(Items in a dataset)
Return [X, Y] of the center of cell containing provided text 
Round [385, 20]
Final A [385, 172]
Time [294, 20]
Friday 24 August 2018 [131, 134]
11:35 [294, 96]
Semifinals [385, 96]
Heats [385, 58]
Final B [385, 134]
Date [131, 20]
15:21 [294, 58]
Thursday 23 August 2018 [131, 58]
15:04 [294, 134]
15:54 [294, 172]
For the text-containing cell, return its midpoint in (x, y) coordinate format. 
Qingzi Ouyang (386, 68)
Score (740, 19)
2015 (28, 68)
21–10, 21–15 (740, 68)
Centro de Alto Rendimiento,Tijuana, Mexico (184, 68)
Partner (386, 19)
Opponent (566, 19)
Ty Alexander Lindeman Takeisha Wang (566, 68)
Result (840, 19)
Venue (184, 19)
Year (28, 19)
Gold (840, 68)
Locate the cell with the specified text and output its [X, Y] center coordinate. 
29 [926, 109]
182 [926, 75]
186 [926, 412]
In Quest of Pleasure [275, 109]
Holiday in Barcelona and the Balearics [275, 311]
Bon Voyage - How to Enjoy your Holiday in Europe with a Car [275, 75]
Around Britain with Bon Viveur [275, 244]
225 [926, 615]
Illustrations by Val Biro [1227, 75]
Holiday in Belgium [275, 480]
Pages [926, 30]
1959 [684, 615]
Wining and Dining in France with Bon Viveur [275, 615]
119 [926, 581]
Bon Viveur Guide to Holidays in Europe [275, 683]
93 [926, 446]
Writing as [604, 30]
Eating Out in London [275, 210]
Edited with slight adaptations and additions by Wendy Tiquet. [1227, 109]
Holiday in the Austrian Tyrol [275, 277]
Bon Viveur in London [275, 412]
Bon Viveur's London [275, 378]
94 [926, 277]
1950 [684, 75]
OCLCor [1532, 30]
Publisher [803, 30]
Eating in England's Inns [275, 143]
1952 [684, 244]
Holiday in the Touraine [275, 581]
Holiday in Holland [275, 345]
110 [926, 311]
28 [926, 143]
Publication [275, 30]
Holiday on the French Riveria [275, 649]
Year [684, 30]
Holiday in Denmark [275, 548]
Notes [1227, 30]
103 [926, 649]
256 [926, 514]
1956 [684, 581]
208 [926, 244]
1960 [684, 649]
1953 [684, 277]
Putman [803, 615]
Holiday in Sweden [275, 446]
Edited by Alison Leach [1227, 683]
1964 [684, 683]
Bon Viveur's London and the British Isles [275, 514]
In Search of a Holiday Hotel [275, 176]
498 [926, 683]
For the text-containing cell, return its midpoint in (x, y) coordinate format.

-- TASK TO COMPLETE --
Retype every item above word for word, keeping each line as it appears.

-- COMPLETED EXERCISE --
Return [X, Y] of the center of cell containing provided text 
Round [385, 20]
Final A [385, 172]
Time [294, 20]
Friday 24 August 2018 [131, 134]
11:35 [294, 96]
Semifinals [385, 96]
Heats [385, 58]
Final B [385, 134]
Date [131, 20]
15:21 [294, 58]
Thursday 23 August 2018 [131, 58]
15:04 [294, 134]
15:54 [294, 172]
For the text-containing cell, return its midpoint in (x, y) coordinate format. 
Qingzi Ouyang (386, 68)
Score (740, 19)
2015 (28, 68)
21–10, 21–15 (740, 68)
Centro de Alto Rendimiento,Tijuana, Mexico (184, 68)
Partner (386, 19)
Opponent (566, 19)
Ty Alexander Lindeman Takeisha Wang (566, 68)
Result (840, 19)
Venue (184, 19)
Year (28, 19)
Gold (840, 68)
Locate the cell with the specified text and output its [X, Y] center coordinate. 
29 [926, 109]
182 [926, 75]
186 [926, 412]
In Quest of Pleasure [275, 109]
Holiday in Barcelona and the Balearics [275, 311]
Bon Voyage - How to Enjoy your Holiday in Europe with a Car [275, 75]
Around Britain with Bon Viveur [275, 244]
225 [926, 615]
Illustrations by Val Biro [1227, 75]
Holiday in Belgium [275, 480]
Pages [926, 30]
1959 [684, 615]
Wining and Dining in France with Bon Viveur [275, 615]
119 [926, 581]
Bon Viveur Guide to Holidays in Europe [275, 683]
93 [926, 446]
Writing as [604, 30]
Eating Out in London [275, 210]
Edited with slight adaptations and additions by Wendy Tiquet. [1227, 109]
Holiday in the Austrian Tyrol [275, 277]
Bon Viveur in London [275, 412]
Bon Viveur's London [275, 378]
94 [926, 277]
1950 [684, 75]
OCLCor [1532, 30]
Publisher [803, 30]
Eating in England's Inns [275, 143]
1952 [684, 244]
Holiday in the Touraine [275, 581]
Holiday in Holland [275, 345]
110 [926, 311]
28 [926, 143]
Publication [275, 30]
Holiday on the French Riveria [275, 649]
Year [684, 30]
Holiday in Denmark [275, 548]
Notes [1227, 30]
103 [926, 649]
256 [926, 514]
1956 [684, 581]
208 [926, 244]
1960 [684, 649]
1953 [684, 277]
Putman [803, 615]
Holiday in Sweden [275, 446]
Edited by Alison Leach [1227, 683]
1964 [684, 683]
Bon Viveur's London and the British Isles [275, 514]
In Search of a Holiday Hotel [275, 176]
498 [926, 683]
For the text-containing cell, return its midpoint in (x, y) coordinate format.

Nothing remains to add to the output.